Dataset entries
——————

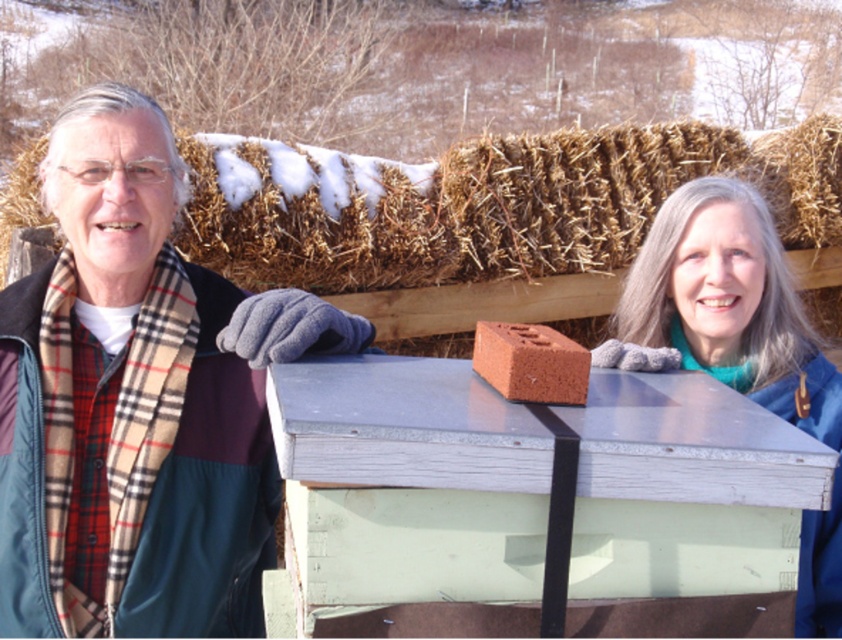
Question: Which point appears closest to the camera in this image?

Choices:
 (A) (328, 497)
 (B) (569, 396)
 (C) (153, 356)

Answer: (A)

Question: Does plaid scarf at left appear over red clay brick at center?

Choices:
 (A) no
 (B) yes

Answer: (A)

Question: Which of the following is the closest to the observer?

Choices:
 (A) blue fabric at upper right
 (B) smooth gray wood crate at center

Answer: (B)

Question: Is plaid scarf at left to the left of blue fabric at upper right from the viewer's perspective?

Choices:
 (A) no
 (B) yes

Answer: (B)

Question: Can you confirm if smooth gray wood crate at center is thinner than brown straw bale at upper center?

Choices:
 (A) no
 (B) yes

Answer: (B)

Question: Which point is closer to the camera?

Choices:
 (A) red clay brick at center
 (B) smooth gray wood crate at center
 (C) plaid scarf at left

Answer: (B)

——————

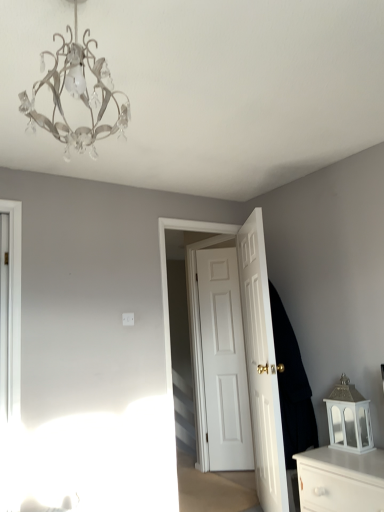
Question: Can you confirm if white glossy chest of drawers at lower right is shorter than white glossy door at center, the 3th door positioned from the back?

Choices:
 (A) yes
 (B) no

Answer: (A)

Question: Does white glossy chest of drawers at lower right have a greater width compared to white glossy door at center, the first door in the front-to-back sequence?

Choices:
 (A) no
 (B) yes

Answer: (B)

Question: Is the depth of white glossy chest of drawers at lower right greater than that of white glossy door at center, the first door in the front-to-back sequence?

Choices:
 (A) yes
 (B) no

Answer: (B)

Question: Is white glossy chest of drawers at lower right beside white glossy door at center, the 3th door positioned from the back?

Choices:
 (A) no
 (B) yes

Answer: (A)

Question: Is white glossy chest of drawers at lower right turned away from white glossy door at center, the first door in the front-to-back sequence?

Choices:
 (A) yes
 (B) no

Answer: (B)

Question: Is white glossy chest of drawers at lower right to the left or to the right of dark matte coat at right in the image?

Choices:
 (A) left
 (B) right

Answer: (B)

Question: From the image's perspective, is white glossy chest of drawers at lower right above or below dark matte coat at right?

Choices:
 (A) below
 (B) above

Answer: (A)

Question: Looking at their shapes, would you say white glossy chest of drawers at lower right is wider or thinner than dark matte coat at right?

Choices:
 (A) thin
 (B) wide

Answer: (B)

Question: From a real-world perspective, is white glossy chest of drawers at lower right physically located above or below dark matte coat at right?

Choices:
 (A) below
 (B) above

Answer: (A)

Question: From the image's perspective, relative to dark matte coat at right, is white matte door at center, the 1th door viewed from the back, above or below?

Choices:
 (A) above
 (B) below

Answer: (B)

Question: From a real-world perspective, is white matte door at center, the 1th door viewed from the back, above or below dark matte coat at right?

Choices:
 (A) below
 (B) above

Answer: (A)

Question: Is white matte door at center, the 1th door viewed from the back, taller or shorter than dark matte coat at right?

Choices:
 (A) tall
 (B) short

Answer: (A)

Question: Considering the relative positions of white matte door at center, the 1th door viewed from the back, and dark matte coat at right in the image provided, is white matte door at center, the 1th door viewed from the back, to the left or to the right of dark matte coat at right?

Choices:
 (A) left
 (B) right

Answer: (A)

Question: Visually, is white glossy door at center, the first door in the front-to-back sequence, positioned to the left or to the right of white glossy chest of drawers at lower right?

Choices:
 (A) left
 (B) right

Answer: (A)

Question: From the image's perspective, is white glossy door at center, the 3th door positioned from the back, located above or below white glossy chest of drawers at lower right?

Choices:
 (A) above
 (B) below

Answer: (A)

——————

- _Brief_: Which lines of the material contain the word "point"? Return each of them, treating case as significant.

- _Result for this exercise_:
Question: Which point appears closest to the camera in this image?
Question: Which point is closer to the camera?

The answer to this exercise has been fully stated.